* TO DO *
Restate word for word the lines between the start of the material and the line with "none -> orange 1x4 brick [68,178,160,263]", keeping both of those ends and none of the pictures.

[Opening RECORDS PROVIDED section]

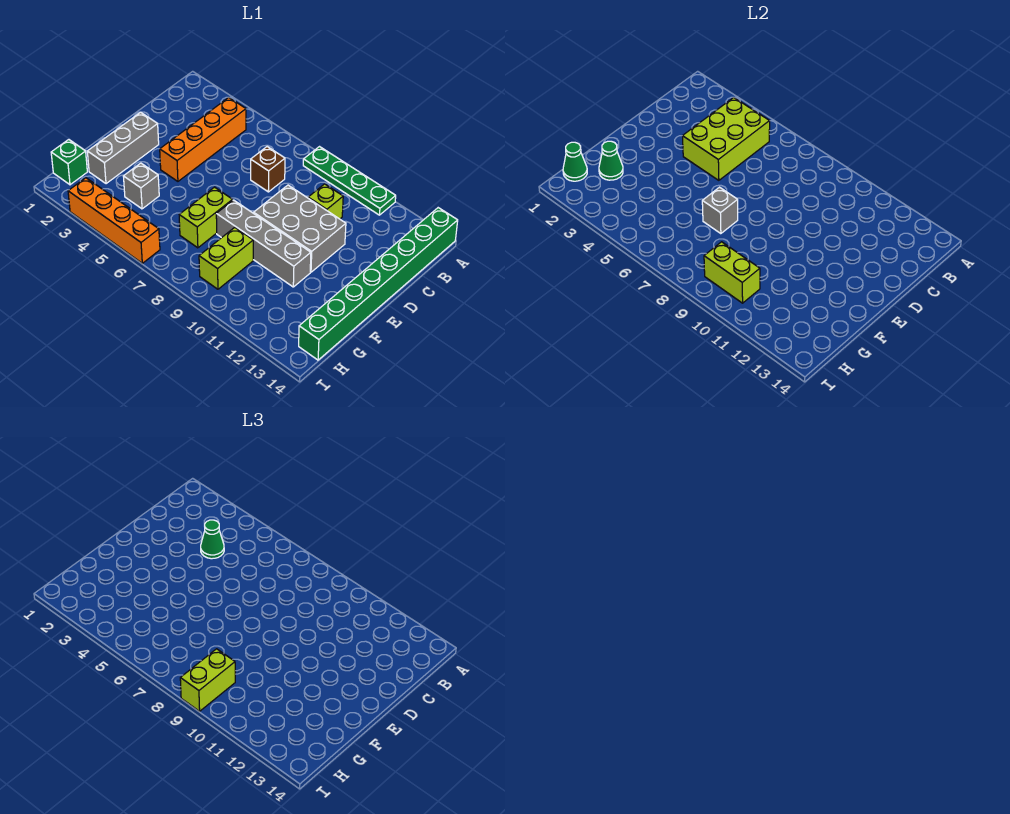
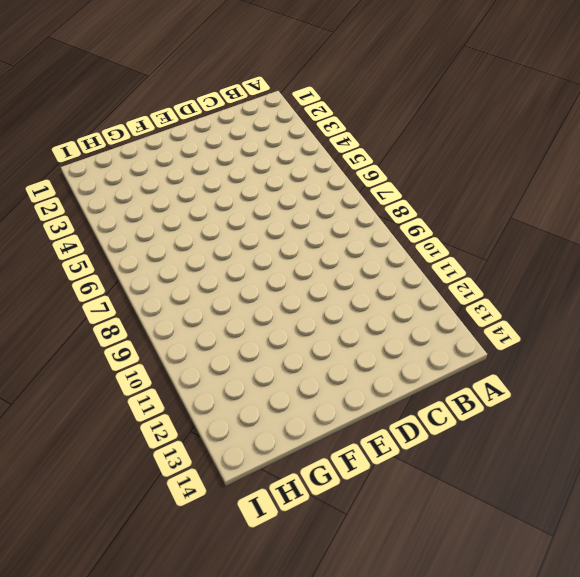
none -> green 1x4 plate [303,147,396,215]
none -> green 1x8 brick [299,208,458,360]
none -> orange 1x4 brick [160,98,246,181]

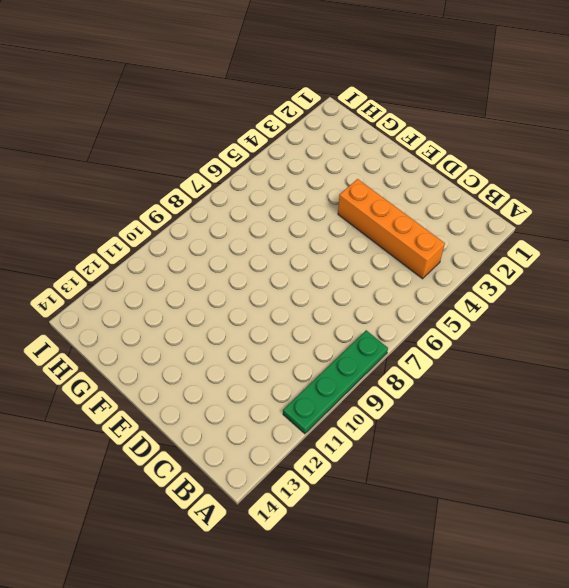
none -> green 1x8 brick [299,208,458,360]
none -> brown 1x1 brick [251,147,285,192]
none -> lime 1x1 brick [308,184,343,219]

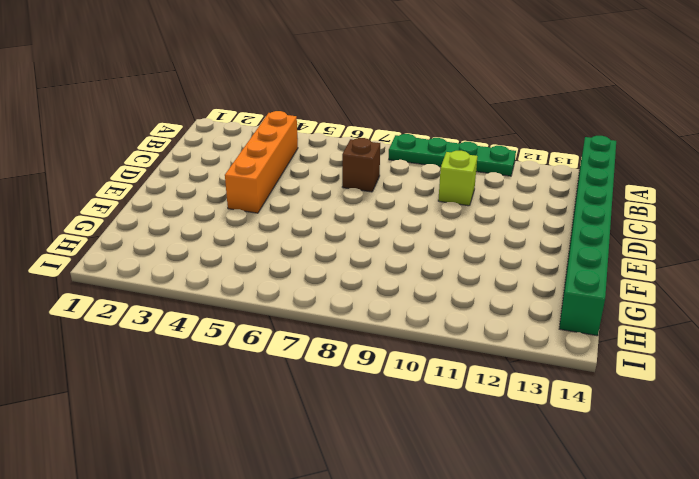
none -> grey 2x3 brick [254,185,346,272]
none -> grey 1x3 brick [87,112,159,184]
none -> lime 1x2 brick [179,187,233,248]

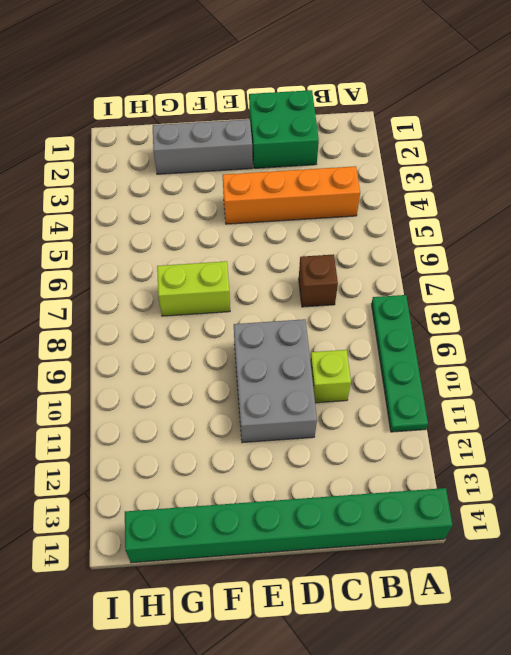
green 2x2 brick [249,90,319,168] -> none
none -> grey 1x4 brick [216,200,311,287]
none -> grey 1x1 brick [123,163,159,209]
none -> lime 1x2 brick [199,227,253,289]

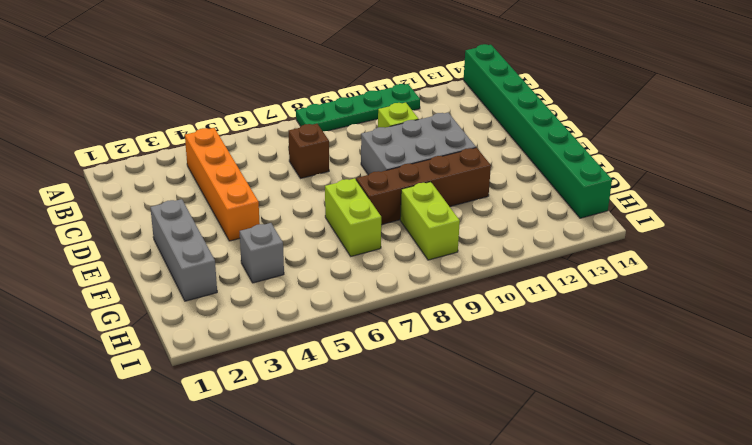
brown 1x4 brick [356,148,491,225] -> grey 1x4 brick [216,200,311,287]
none -> green 1x1 brick [51,140,87,185]
none -> orange 1x4 brick [68,178,160,263]
none -> lime 2x3 brick [683,98,770,180]

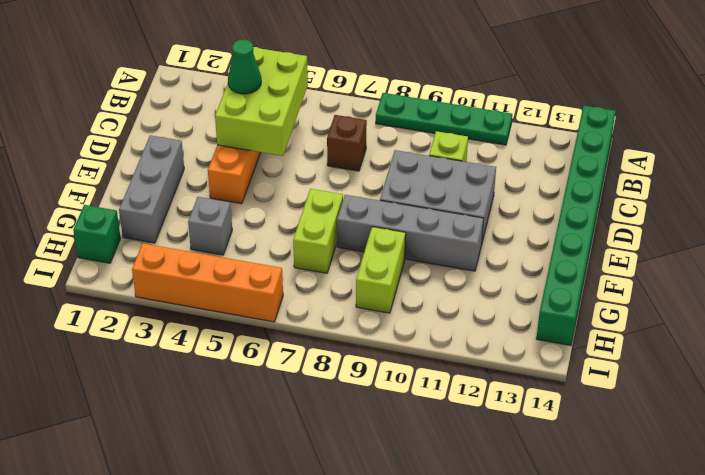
none -> grey 1x1 brick [702,187,738,234]
none -> green 1x1 cone [599,141,623,180]
none -> green 1x1 cone [563,142,587,181]

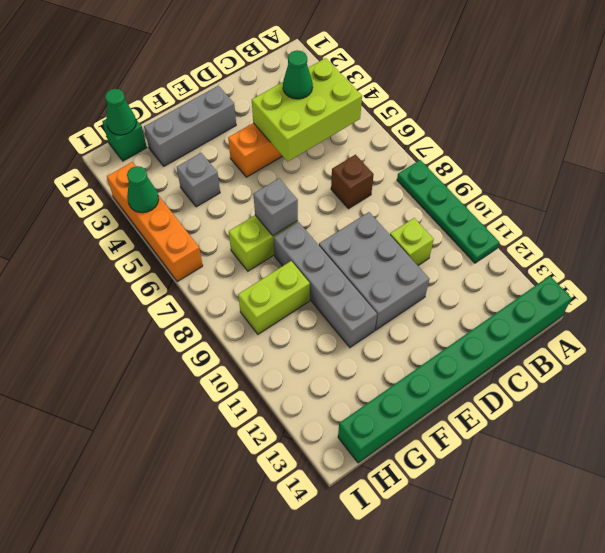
green 1x1 cone [127,166,159,213] -> green 1x1 cone moved to [599,141,623,180]
none -> lime 1x2 brick [704,242,760,303]
none -> lime 1x2 brick [180,649,235,711]

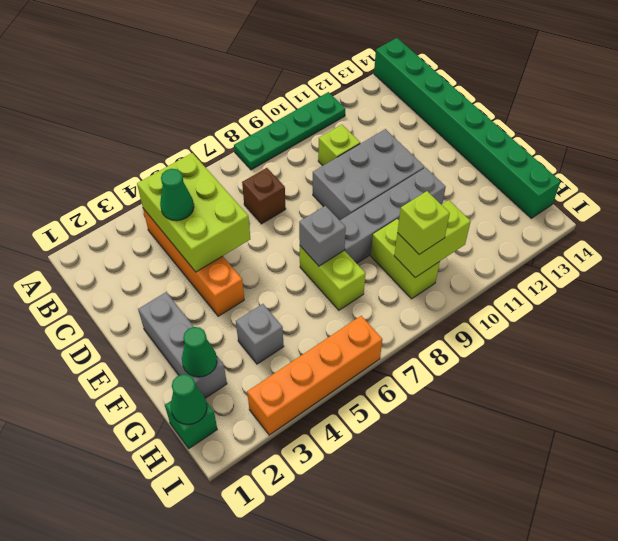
lime 1x1 brick [397,191,450,254] -> lime 1x2 brick [180,649,235,711]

[Closing RECORDS PROVIDED section]

* EXERCISE SOLUTION *
none -> green 1x4 plate [303,147,396,215]
none -> green 1x8 brick [299,208,458,360]
none -> orange 1x4 brick [160,98,246,181]

none -> green 1x8 brick [299,208,458,360]
none -> brown 1x1 brick [251,147,285,192]
none -> lime 1x1 brick [308,184,343,219]

none -> grey 2x3 brick [254,185,346,272]
none -> grey 1x3 brick [87,112,159,184]
none -> lime 1x2 brick [179,187,233,248]

green 2x2 brick [249,90,319,168] -> none
none -> grey 1x4 brick [216,200,311,287]
none -> grey 1x1 brick [123,163,159,209]
none -> lime 1x2 brick [199,227,253,289]

brown 1x4 brick [356,148,491,225] -> grey 1x4 brick [216,200,311,287]
none -> green 1x1 brick [51,140,87,185]
none -> orange 1x4 brick [68,178,160,263]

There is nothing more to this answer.